━━━ DATASET CONTENT

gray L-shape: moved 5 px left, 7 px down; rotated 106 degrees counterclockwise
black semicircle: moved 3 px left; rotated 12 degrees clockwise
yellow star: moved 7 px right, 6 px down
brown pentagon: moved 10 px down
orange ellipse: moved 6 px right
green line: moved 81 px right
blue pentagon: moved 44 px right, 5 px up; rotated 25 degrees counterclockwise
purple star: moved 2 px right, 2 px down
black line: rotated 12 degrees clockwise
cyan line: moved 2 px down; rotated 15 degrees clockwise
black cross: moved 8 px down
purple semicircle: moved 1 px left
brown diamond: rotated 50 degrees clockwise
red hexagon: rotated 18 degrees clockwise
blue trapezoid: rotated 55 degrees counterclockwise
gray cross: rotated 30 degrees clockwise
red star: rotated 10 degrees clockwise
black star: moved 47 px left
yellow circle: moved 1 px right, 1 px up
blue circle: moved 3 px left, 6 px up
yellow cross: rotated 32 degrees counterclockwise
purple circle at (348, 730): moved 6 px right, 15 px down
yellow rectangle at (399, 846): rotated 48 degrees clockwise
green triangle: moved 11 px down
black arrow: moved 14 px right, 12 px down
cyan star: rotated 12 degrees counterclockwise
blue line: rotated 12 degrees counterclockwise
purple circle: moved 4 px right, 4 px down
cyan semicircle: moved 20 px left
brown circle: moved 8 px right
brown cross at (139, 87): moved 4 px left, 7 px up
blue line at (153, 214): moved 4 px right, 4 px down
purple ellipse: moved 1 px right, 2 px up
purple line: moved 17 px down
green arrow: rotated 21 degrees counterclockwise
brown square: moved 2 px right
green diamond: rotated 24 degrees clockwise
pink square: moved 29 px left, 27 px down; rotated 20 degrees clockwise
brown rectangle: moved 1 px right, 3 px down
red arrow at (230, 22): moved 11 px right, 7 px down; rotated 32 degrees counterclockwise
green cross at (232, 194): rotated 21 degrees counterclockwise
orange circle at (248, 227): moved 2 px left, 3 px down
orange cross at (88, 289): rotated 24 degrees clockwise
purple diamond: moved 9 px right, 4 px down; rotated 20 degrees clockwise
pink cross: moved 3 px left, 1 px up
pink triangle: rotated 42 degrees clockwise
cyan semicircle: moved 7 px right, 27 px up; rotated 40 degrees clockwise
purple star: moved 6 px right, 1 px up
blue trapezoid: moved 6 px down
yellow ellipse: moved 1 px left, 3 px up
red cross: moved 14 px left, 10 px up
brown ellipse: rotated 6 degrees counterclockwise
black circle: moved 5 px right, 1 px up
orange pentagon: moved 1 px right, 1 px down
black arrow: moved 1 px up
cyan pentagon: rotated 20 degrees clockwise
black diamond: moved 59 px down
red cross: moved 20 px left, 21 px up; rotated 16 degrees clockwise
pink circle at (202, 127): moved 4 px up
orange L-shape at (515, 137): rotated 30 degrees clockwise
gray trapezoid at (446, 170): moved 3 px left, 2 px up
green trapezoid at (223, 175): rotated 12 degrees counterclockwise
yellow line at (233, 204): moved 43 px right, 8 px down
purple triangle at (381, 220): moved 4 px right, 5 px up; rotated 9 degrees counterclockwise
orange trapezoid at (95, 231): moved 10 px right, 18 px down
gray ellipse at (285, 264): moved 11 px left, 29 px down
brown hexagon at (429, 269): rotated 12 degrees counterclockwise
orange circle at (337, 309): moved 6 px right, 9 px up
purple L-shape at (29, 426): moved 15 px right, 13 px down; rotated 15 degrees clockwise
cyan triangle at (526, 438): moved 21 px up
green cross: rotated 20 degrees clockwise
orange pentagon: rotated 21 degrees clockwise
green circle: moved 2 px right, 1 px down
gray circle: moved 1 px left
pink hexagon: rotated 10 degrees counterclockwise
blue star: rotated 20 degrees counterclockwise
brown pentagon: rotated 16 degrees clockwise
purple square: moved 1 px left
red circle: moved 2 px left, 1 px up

━━━━━━

TASK REQUIREMENTS:
Scan the records for the word "cyan", and copy each line where it is found.

YOUR SOLUTION:
cyan line: moved 2 px down; rotated 15 degrees clockwise
cyan star: rotated 12 degrees counterclockwise
cyan semicircle: moved 20 px left
cyan semicircle: moved 7 px right, 27 px up; rotated 40 degrees clockwise
cyan pentagon: rotated 20 degrees clockwise
cyan triangle at (526, 438): moved 21 px up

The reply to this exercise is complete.